What you should do:
Could you please retype all of the records exactly, skipping any pictures?

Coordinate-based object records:
::::

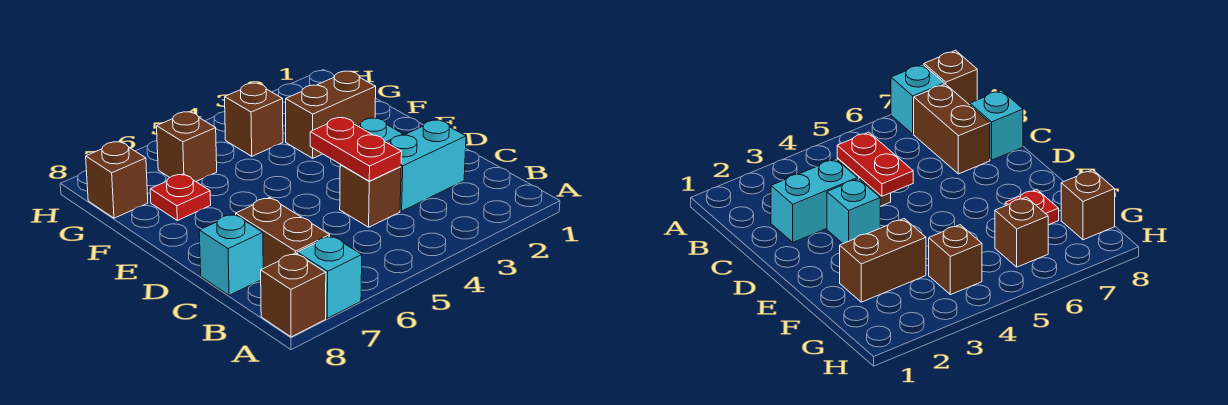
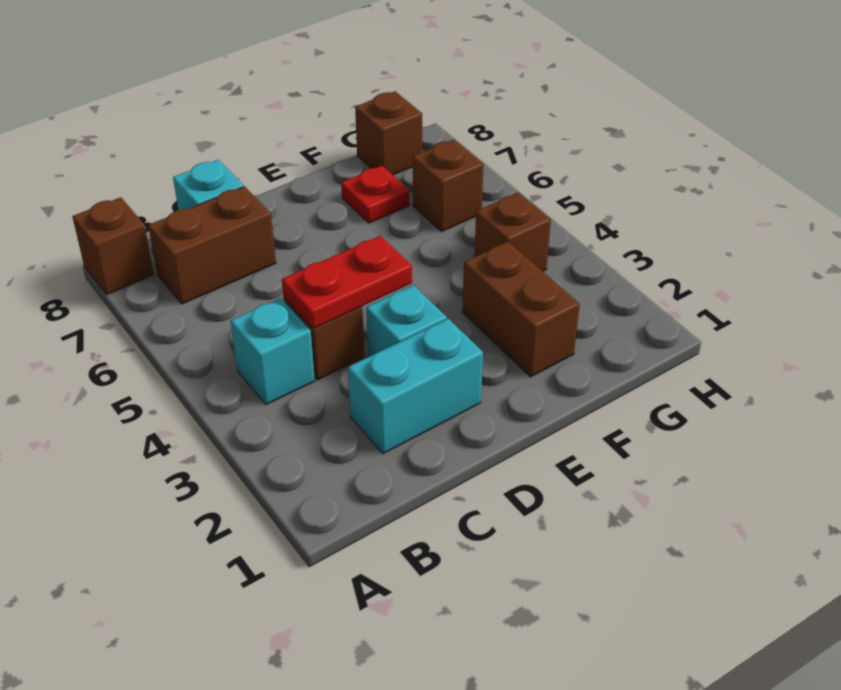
cyan brick A7 level 1 -> cyan brick B4 level 1
cyan brick C2:C3 level 1 -> cyan brick C2:D2 level 1

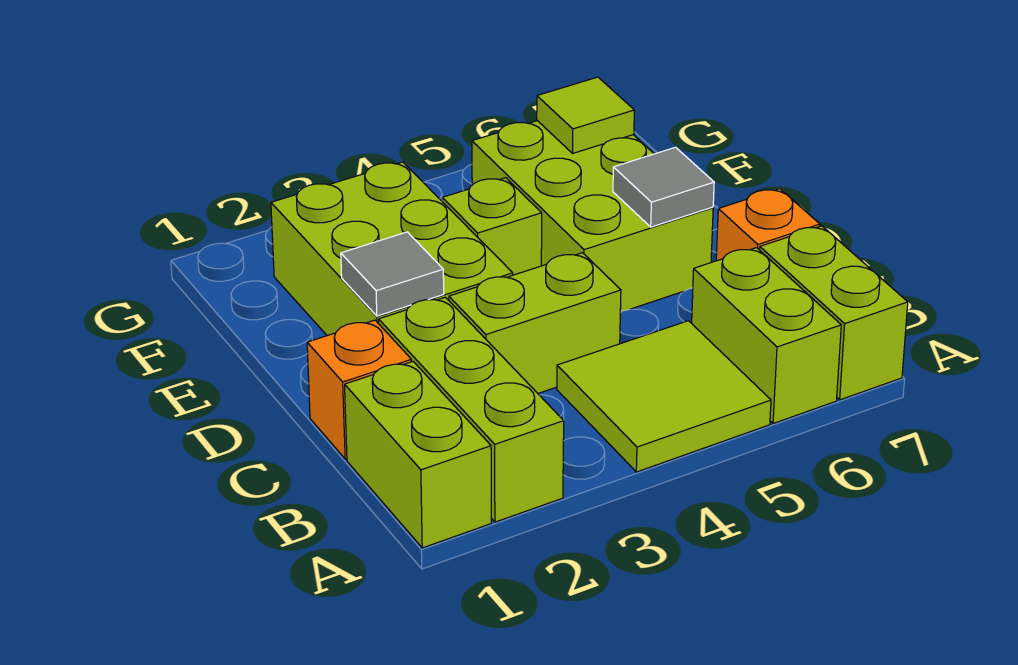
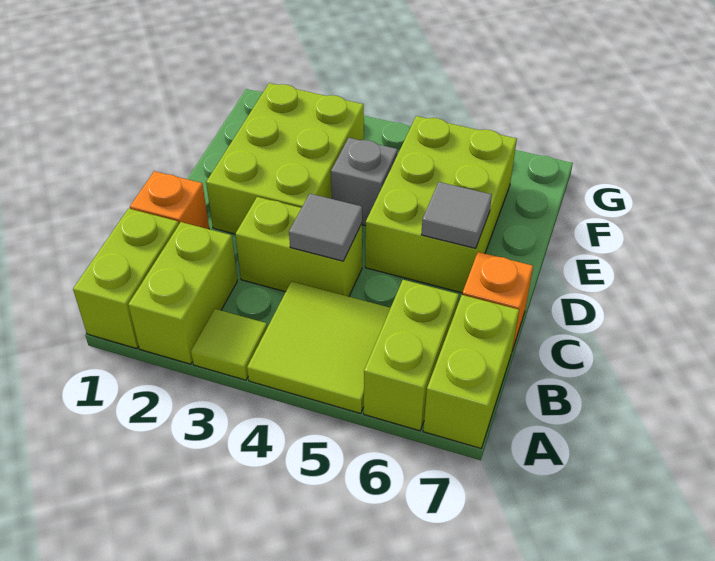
lime brick A2:C2 level 1 -> lime brick A2:B2 level 1
grey tile D2 level 2 -> grey tile C4 level 2
lime brick E4 level 1 -> grey brick E4 level 1
lime tile F6 level 2 -> lime tile A3 level 1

::::

Final answer:
cyan brick A7 level 1 -> cyan brick B4 level 1
cyan brick C2:C3 level 1 -> cyan brick C2:D2 level 1

lime brick A2:C2 level 1 -> lime brick A2:B2 level 1
grey tile D2 level 2 -> grey tile C4 level 2
lime brick E4 level 1 -> grey brick E4 level 1
lime tile F6 level 2 -> lime tile A3 level 1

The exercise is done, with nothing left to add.